- Work to complete -
Below is a listing to copy exactly; no image goes into the copy.

- Exercise data -
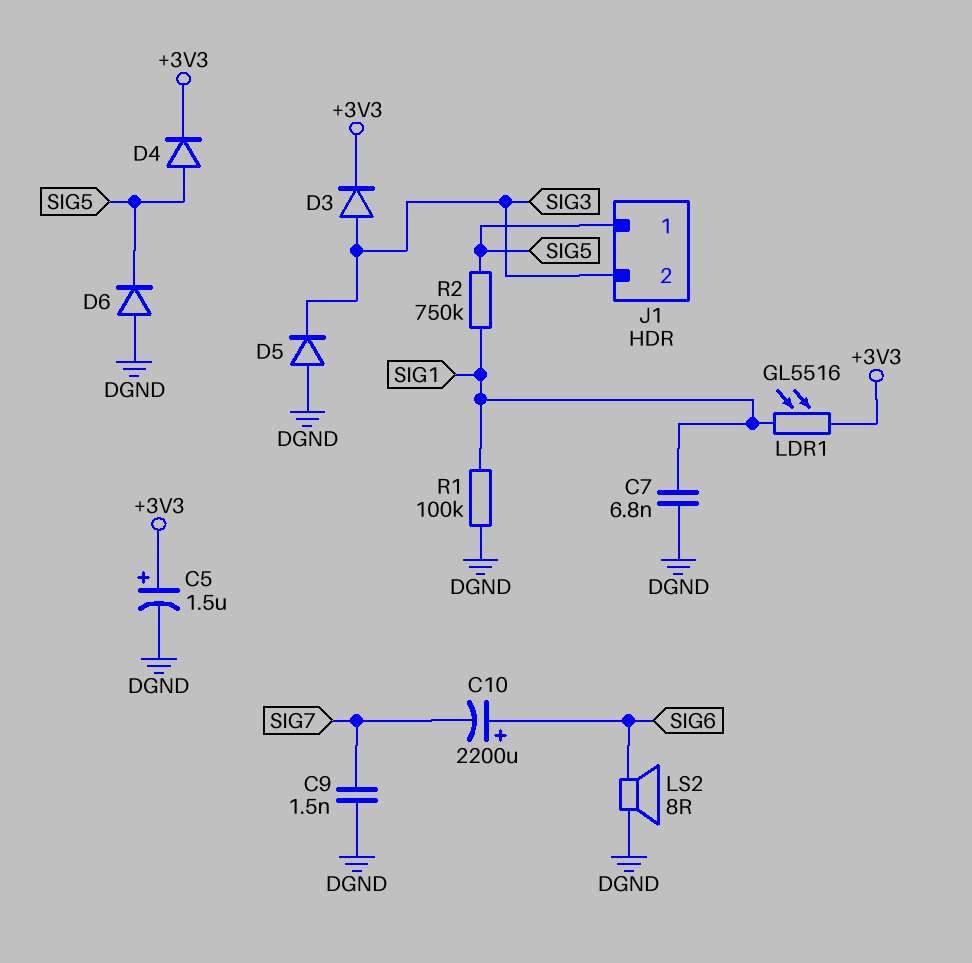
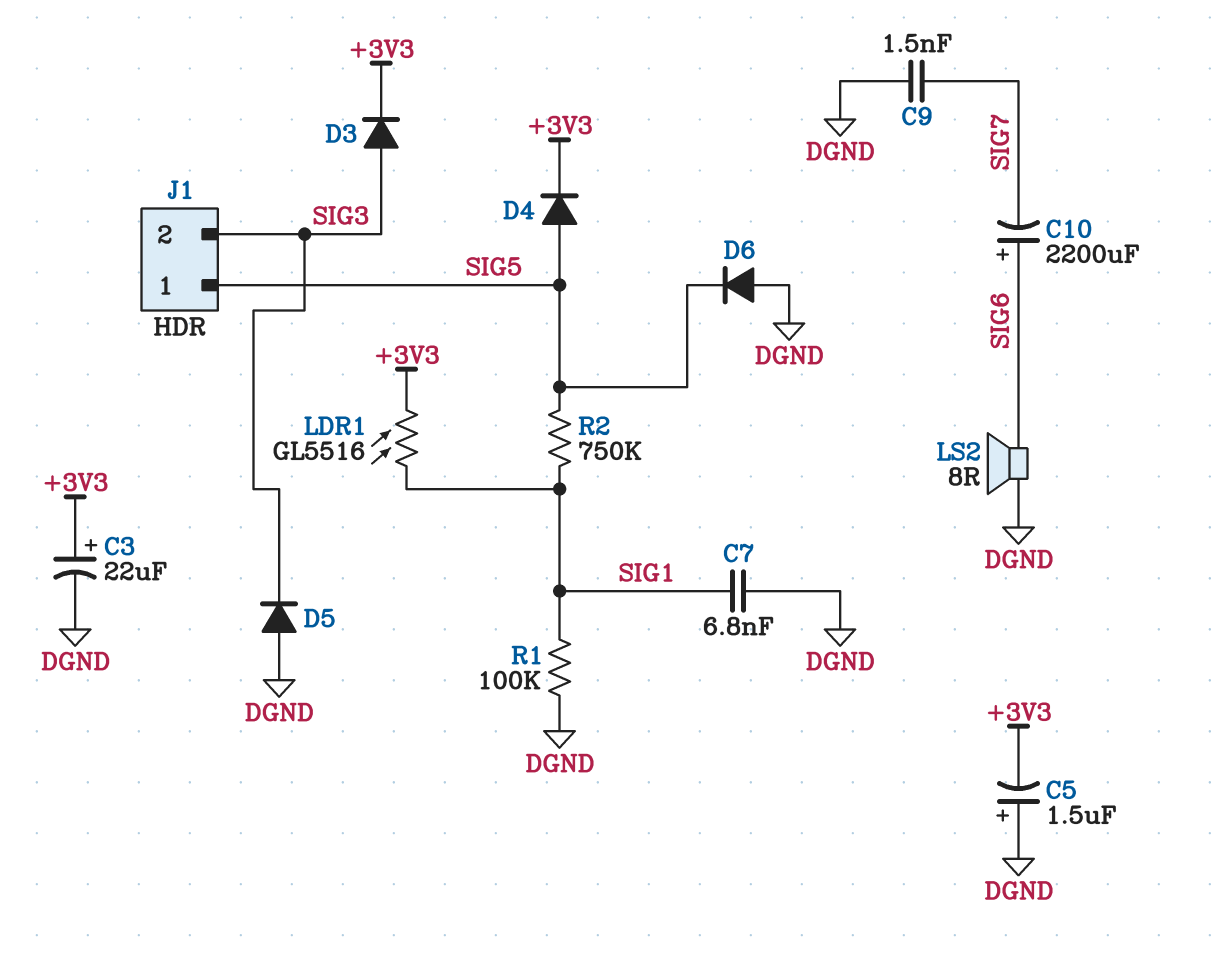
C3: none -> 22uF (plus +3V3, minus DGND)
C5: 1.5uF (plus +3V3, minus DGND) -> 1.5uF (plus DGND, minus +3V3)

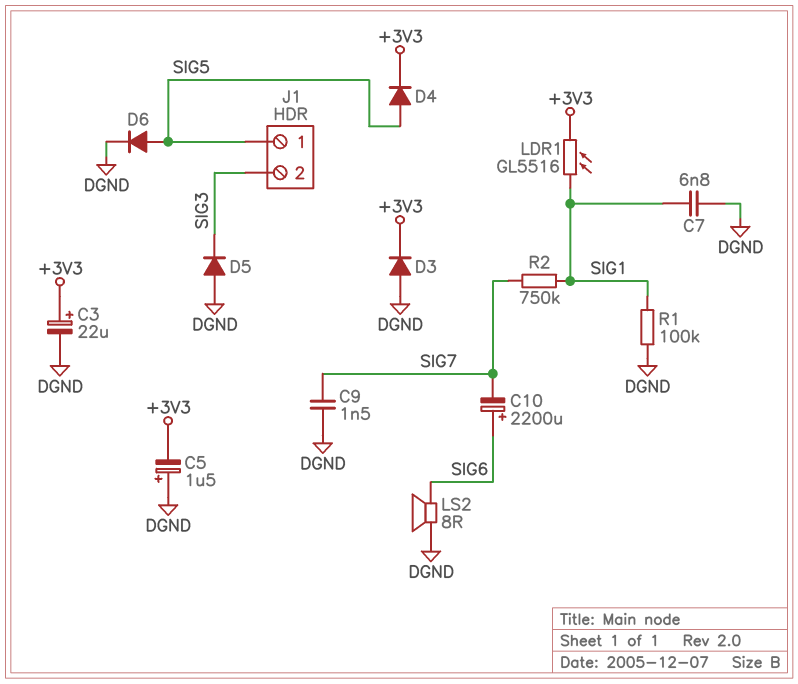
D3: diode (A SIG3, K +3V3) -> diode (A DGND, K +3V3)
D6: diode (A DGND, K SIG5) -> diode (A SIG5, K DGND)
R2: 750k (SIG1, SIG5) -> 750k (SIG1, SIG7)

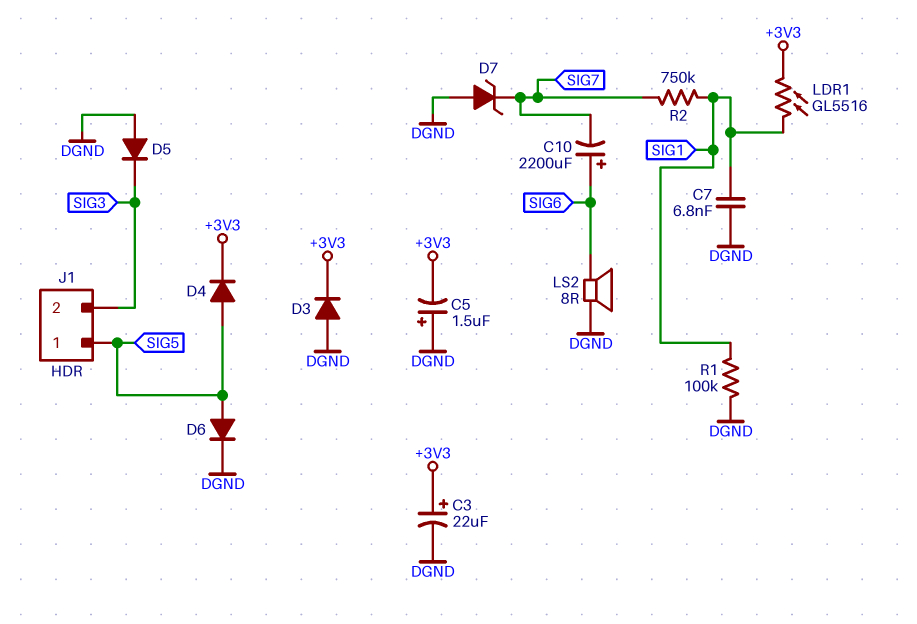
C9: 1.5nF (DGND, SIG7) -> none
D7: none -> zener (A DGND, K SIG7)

- Answer area -
C3: none -> 22uF (plus +3V3, minus DGND)
C5: 1.5uF (plus +3V3, minus DGND) -> 1.5uF (plus DGND, minus +3V3)

D3: diode (A SIG3, K +3V3) -> diode (A DGND, K +3V3)
D6: diode (A DGND, K SIG5) -> diode (A SIG5, K DGND)
R2: 750k (SIG1, SIG5) -> 750k (SIG1, SIG7)

C9: 1.5nF (DGND, SIG7) -> none
D7: none -> zener (A DGND, K SIG7)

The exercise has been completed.